Source records:
+ + + + + + +

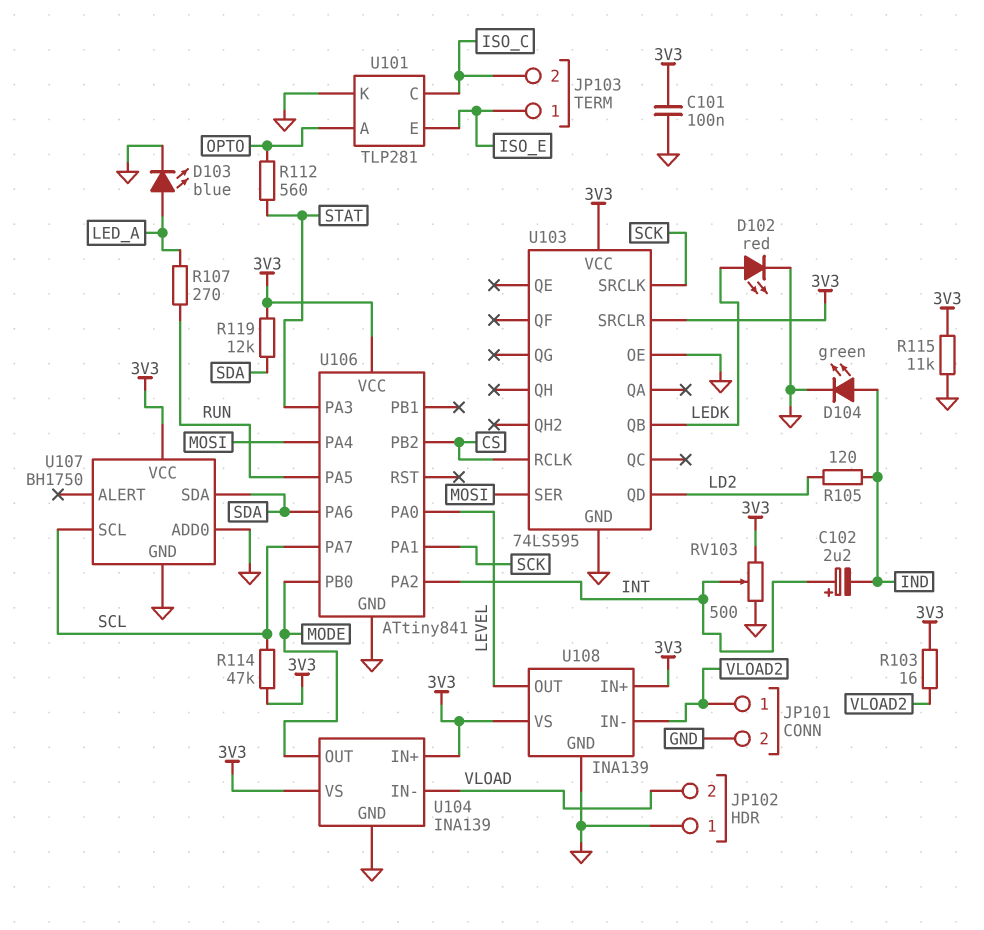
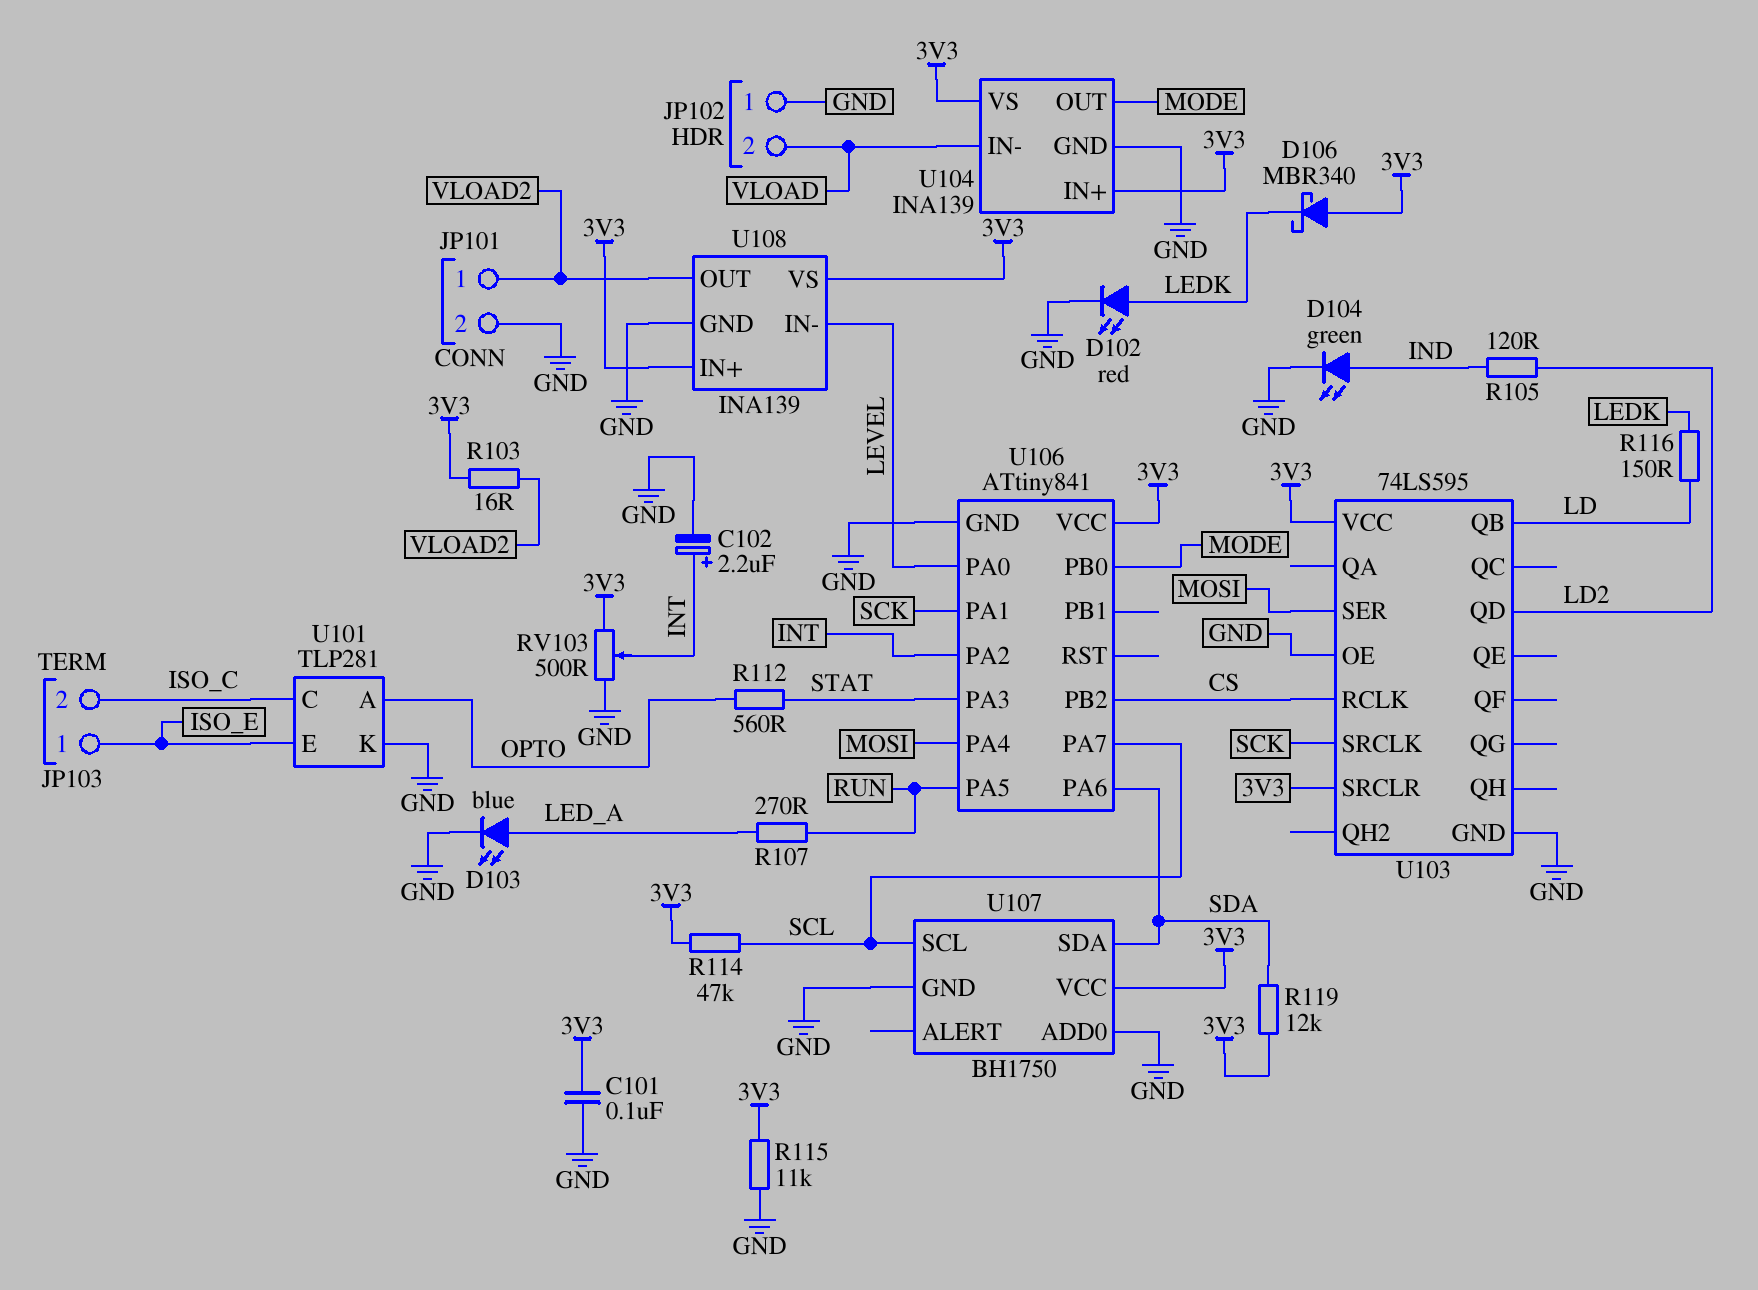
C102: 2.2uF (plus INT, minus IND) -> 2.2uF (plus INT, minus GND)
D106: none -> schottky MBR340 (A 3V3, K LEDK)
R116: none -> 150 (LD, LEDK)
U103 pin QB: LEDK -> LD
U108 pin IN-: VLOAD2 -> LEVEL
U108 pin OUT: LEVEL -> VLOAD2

+ + + + + + +

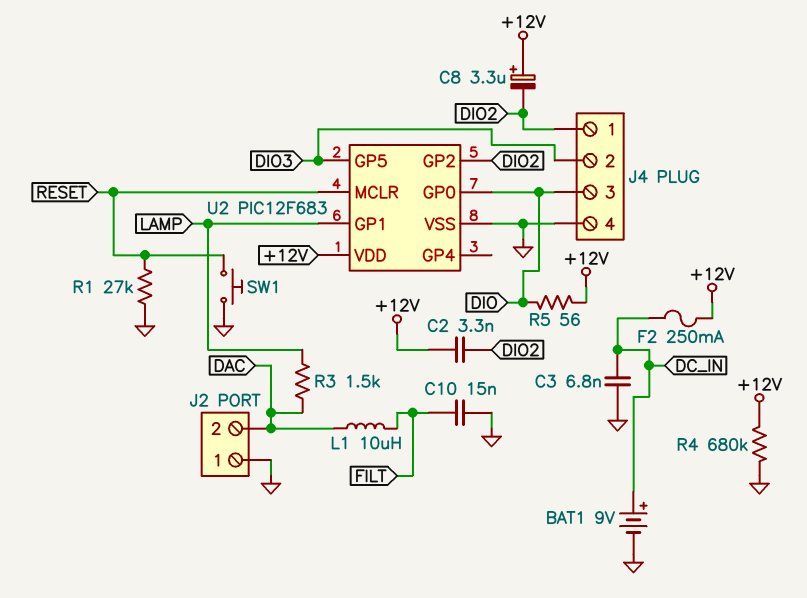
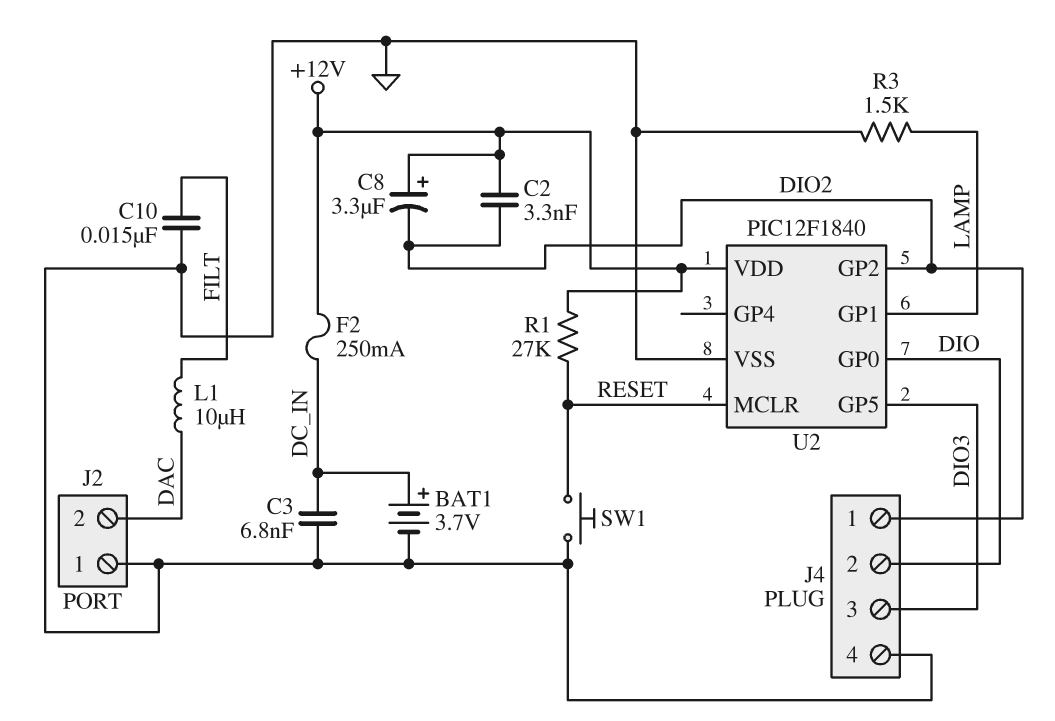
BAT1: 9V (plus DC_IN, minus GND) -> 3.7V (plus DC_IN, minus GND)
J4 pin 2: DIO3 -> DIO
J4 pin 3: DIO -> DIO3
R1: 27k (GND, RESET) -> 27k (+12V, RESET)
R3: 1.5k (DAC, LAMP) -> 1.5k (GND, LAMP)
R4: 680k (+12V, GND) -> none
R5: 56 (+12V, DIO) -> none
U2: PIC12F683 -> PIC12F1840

+ + + + + + +

What needs to be done >>
An exact, complete copy of the lines above from the one with "C102: 2.2uF (plus" through the one with "U108 pin OUT: LEVEL -> VLOAD2" is the whole answer.

Output of the exercise >>
C102: 2.2uF (plus INT, minus IND) -> 2.2uF (plus INT, minus GND)
D106: none -> schottky MBR340 (A 3V3, K LEDK)
R116: none -> 150 (LD, LEDK)
U103 pin QB: LEDK -> LD
U108 pin IN-: VLOAD2 -> LEVEL
U108 pin OUT: LEVEL -> VLOAD2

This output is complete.